Work order:
Print each line below verbatim, skipping every picture.

Dataset items:
↓

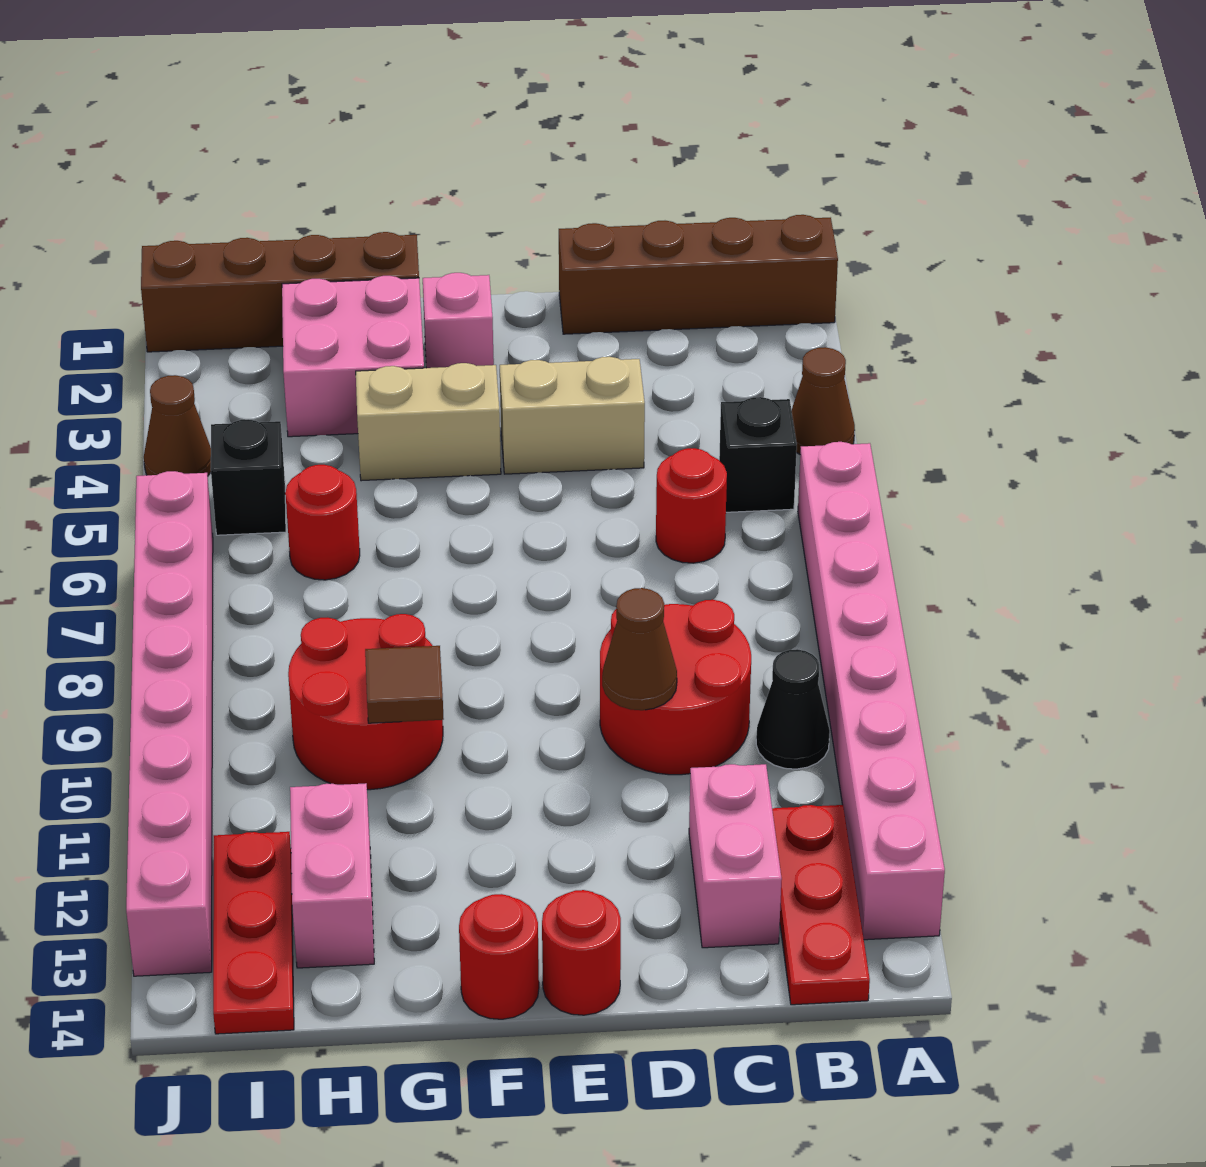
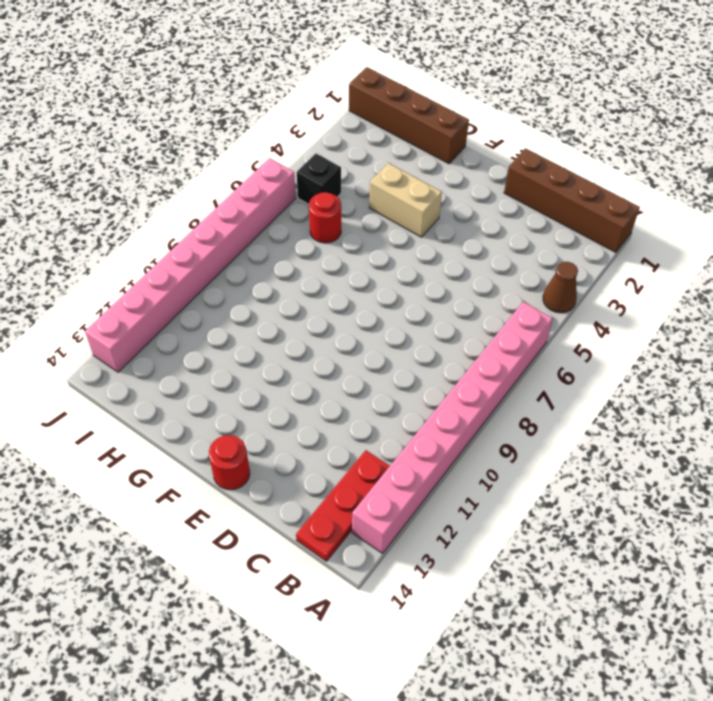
none -> black brick B5 level 1
none -> black cone B10 level 1
none -> red round brick C6 level 1

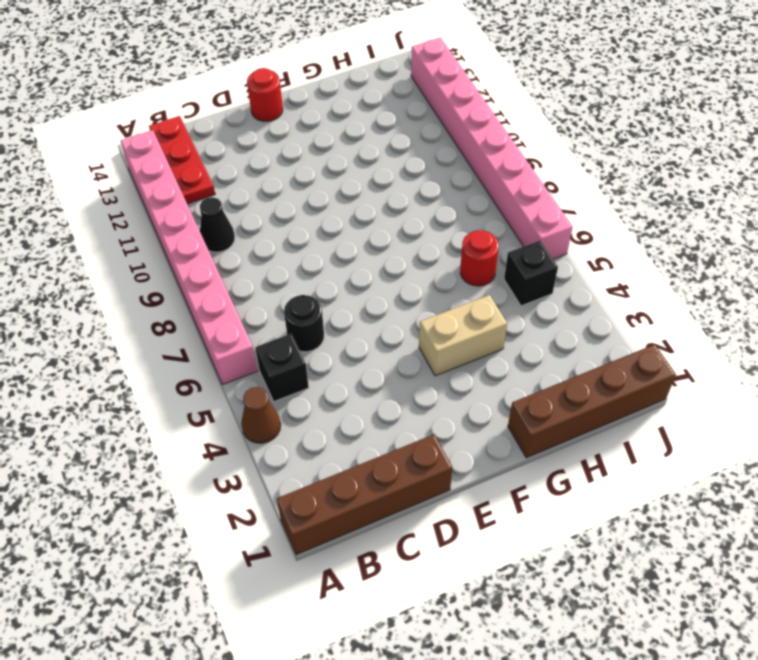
black round brick C6 level 1 -> red round brick C6 level 1
none -> red round brick C9:D10 level 1
none -> pink brick C12:C13 level 1
none -> tan brick D4:E4 level 1

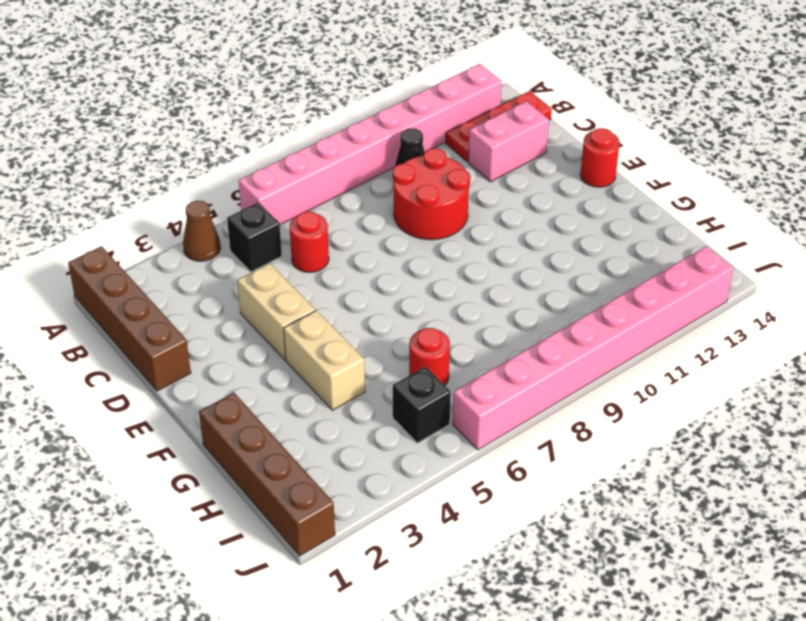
none -> pink brick F2 level 1
none -> red round brick F14 level 1
none -> pink brick G2:H3 level 1

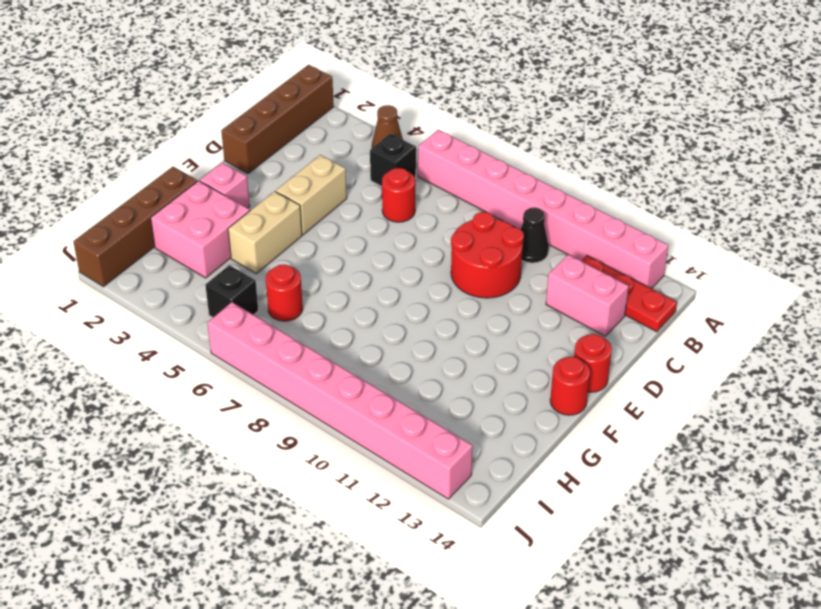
none -> red round brick G9:H10 level 1
none -> pink brick H12:H13 level 1
none -> red plate I12:I14 level 1

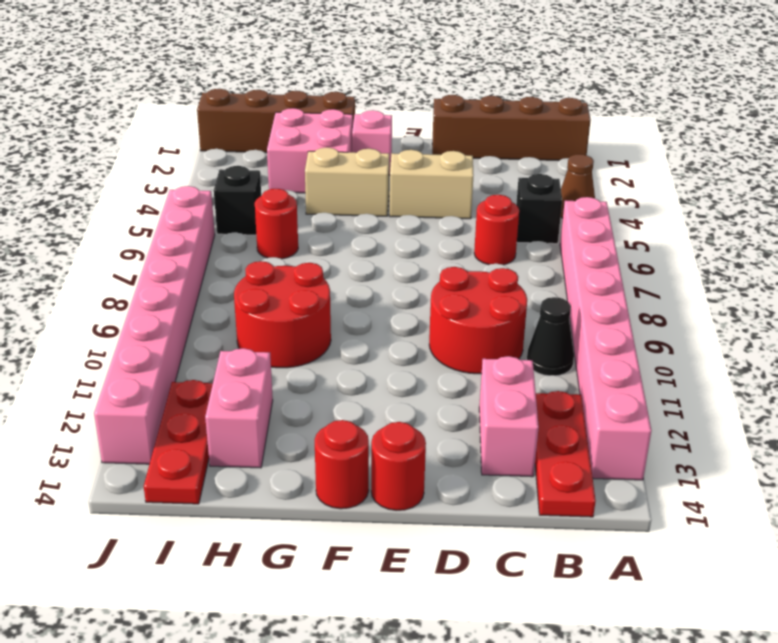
none -> brown cone J4 level 1
none -> brown cone D10 level 2
none -> brown tile G10 level 2

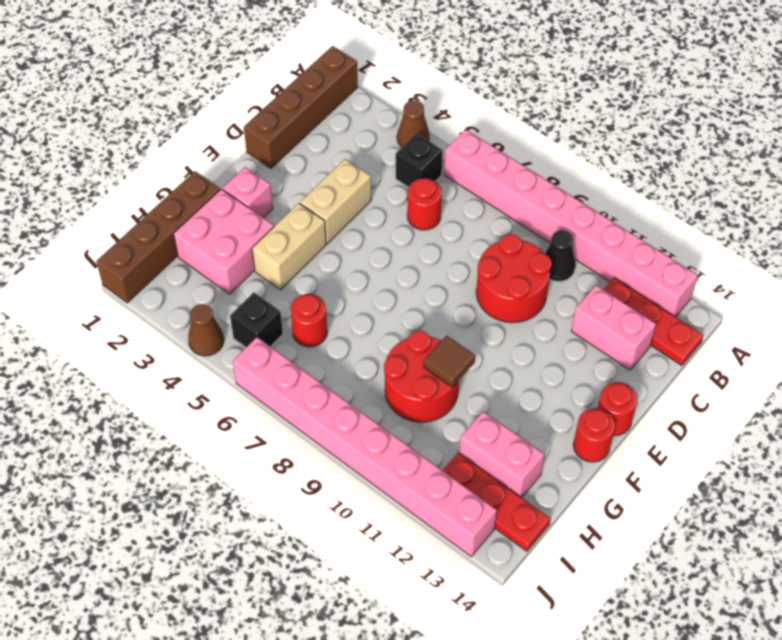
none -> brown cone D10 level 2

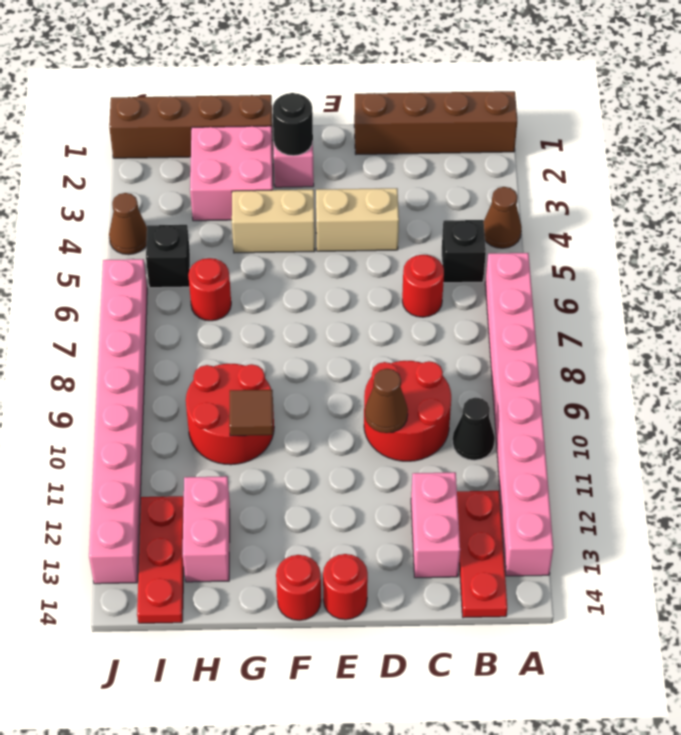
black round brick F2 level 2 -> none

↑

Answer for the task:
none -> black brick B5 level 1
none -> black cone B10 level 1
none -> red round brick C6 level 1

black round brick C6 level 1 -> red round brick C6 level 1
none -> red round brick C9:D10 level 1
none -> pink brick C12:C13 level 1
none -> tan brick D4:E4 level 1

none -> pink brick F2 level 1
none -> red round brick F14 level 1
none -> pink brick G2:H3 level 1

none -> red round brick G9:H10 level 1
none -> pink brick H12:H13 level 1
none -> red plate I12:I14 level 1

none -> brown cone J4 level 1
none -> brown cone D10 level 2
none -> brown tile G10 level 2

none -> brown cone D10 level 2

black round brick F2 level 2 -> none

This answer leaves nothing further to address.